Assignment.
Filter the records below for the word "none". Copy each line that holds it.

Scene image comparisons
--- --- ---
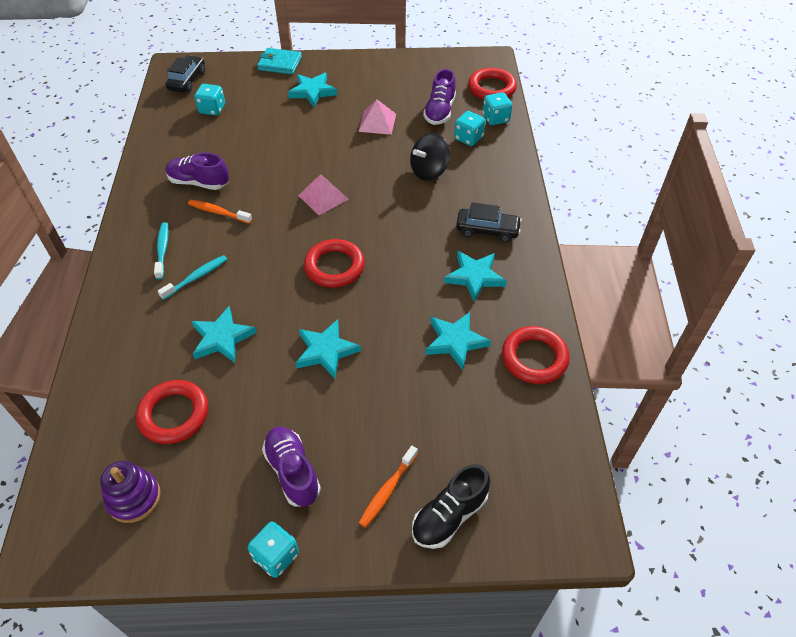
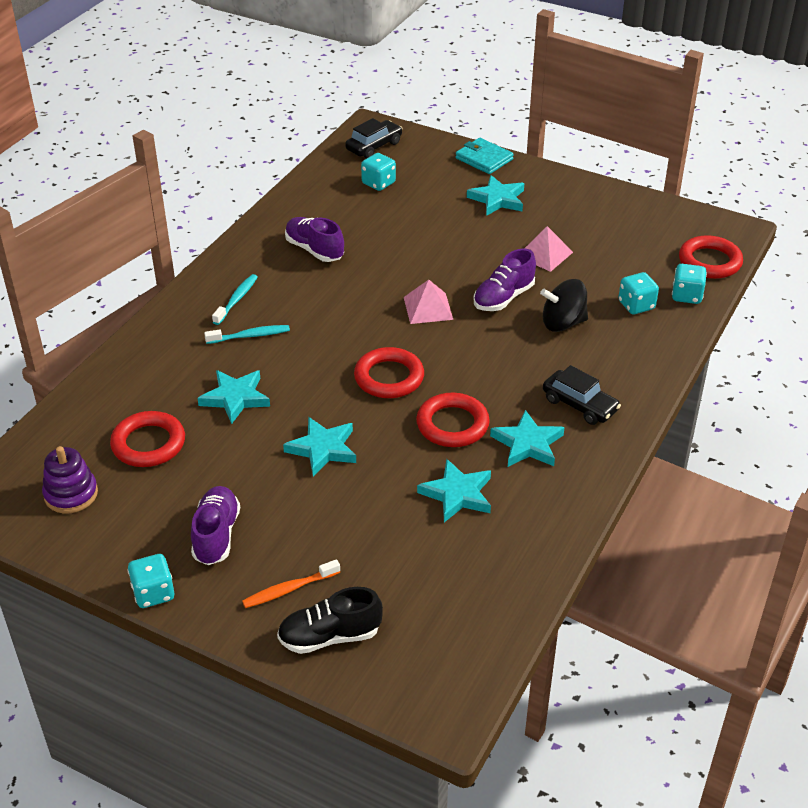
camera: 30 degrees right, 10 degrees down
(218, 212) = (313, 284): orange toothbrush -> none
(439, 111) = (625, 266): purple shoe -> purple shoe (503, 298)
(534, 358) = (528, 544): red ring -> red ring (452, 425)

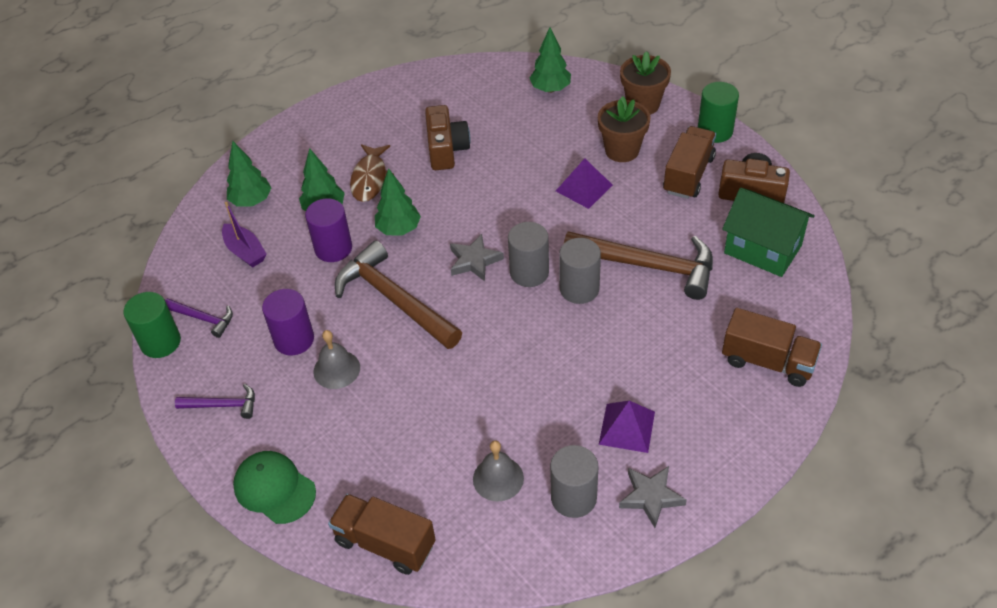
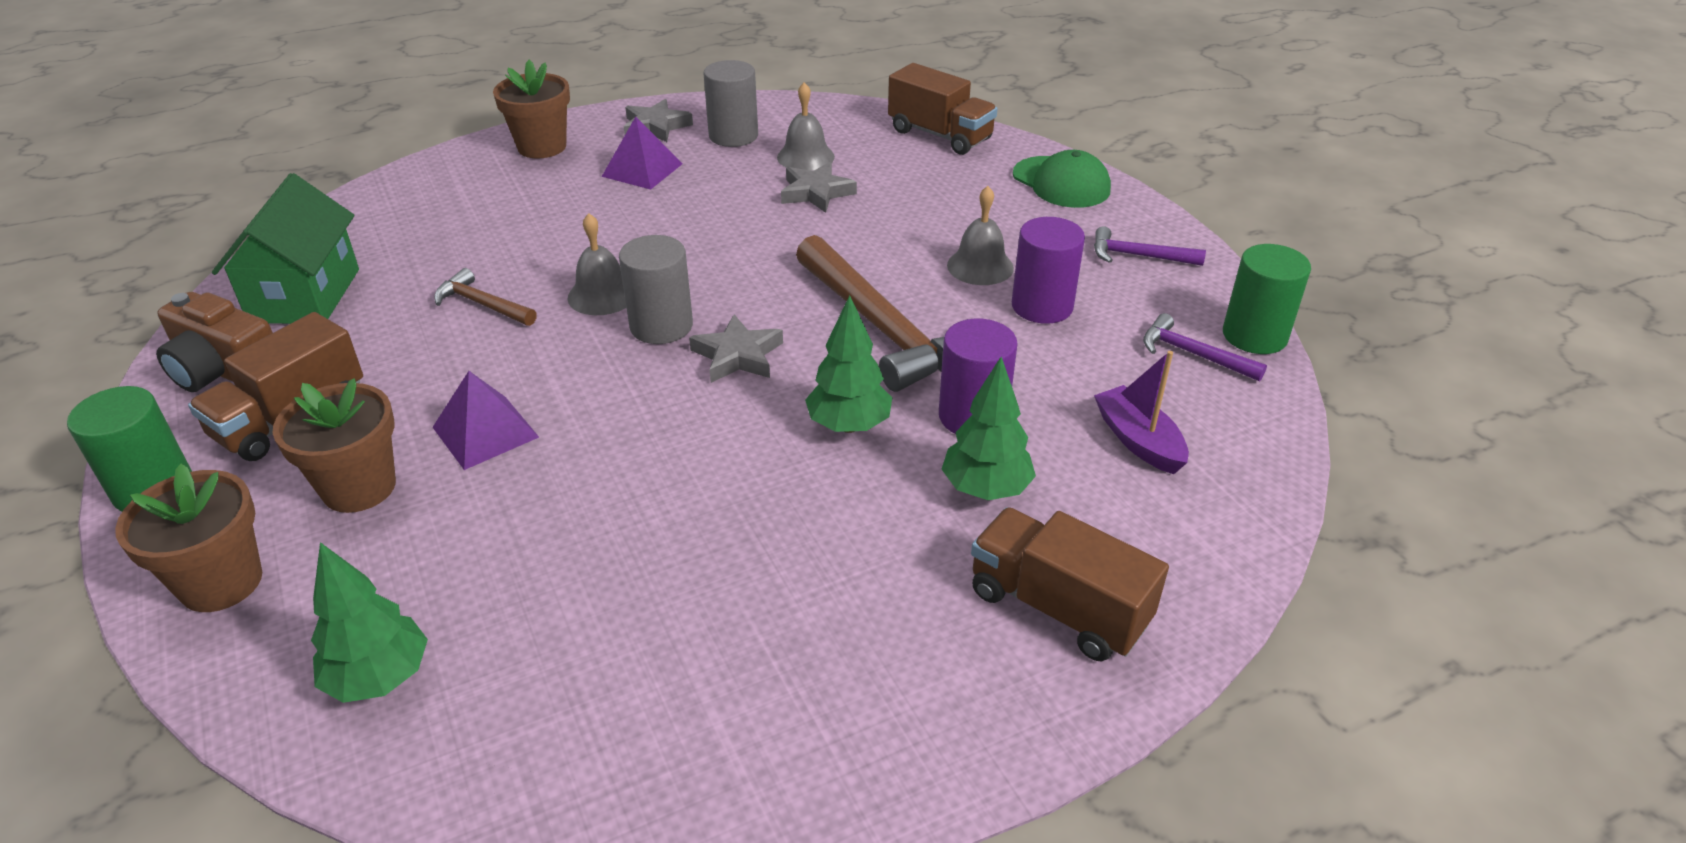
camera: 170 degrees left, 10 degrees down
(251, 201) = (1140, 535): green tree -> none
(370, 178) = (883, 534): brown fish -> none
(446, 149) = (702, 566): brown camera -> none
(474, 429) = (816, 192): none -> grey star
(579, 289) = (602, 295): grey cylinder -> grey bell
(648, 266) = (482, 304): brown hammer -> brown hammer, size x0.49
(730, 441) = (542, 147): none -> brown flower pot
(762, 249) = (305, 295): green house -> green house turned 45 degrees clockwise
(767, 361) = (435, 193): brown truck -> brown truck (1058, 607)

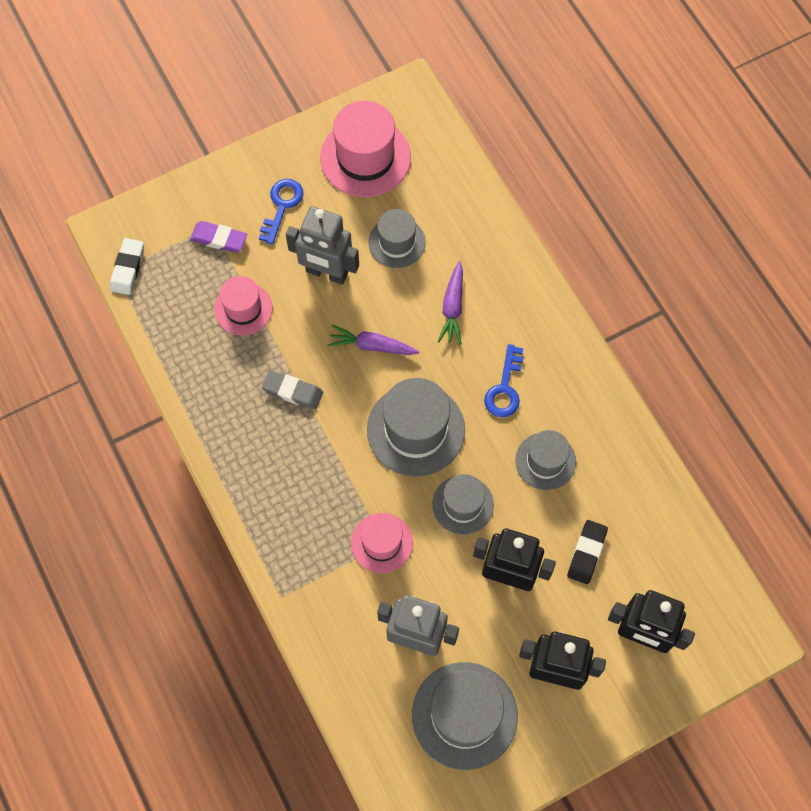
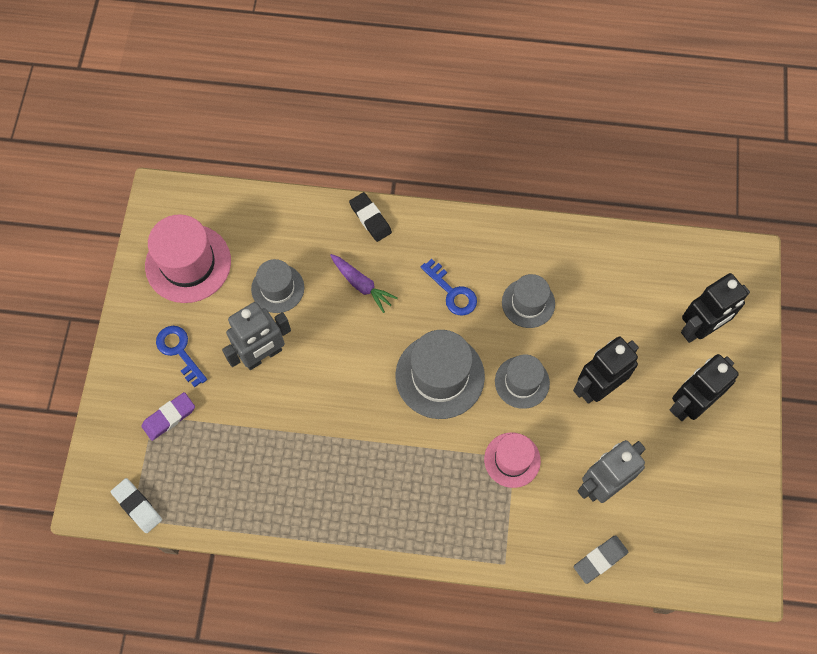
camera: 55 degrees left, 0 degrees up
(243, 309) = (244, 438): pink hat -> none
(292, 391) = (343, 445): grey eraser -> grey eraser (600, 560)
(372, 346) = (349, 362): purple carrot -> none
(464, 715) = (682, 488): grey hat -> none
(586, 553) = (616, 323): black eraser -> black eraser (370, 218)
--- --- ---
Response area.
(218, 212) = (313, 284): orange toothbrush -> none
(251, 201) = (1140, 535): green tree -> none
(370, 178) = (883, 534): brown fish -> none
(446, 149) = (702, 566): brown camera -> none
(474, 429) = (816, 192): none -> grey star
(730, 441) = (542, 147): none -> brown flower pot
(243, 309) = (244, 438): pink hat -> none
(372, 346) = (349, 362): purple carrot -> none
(464, 715) = (682, 488): grey hat -> none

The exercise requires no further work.